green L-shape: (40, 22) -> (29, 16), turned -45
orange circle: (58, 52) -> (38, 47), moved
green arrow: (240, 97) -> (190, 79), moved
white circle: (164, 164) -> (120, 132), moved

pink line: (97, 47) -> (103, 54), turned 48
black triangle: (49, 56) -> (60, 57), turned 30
==
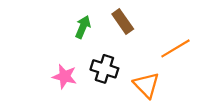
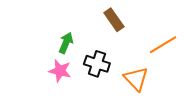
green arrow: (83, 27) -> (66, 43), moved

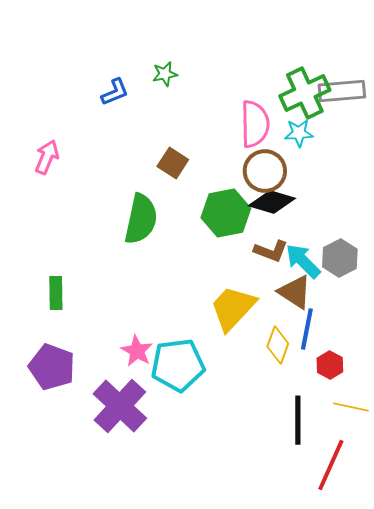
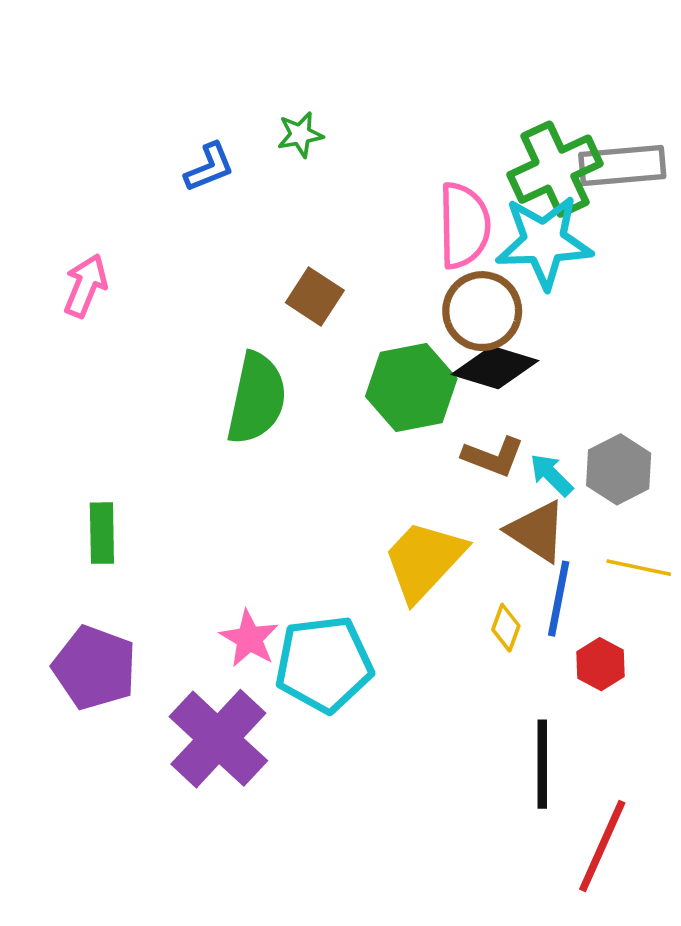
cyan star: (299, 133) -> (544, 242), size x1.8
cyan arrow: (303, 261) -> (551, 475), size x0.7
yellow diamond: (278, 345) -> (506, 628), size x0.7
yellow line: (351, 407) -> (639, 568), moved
--
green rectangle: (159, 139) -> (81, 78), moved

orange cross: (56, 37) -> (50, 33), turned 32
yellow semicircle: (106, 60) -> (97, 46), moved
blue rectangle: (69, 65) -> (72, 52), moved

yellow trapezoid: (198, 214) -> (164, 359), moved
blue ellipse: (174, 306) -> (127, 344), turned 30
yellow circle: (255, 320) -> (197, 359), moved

Description of the task: Reproduce exactly the lines above from the line with "green L-shape: (40, 22)" to the line with "black triangle: (49, 56)", including both, and add nothing.

Task result:
green L-shape: (40, 22) -> (29, 16), turned -45
orange circle: (58, 52) -> (38, 47), moved
green arrow: (240, 97) -> (190, 79), moved
white circle: (164, 164) -> (120, 132), moved

pink line: (97, 47) -> (103, 54), turned 48
black triangle: (49, 56) -> (60, 57), turned 30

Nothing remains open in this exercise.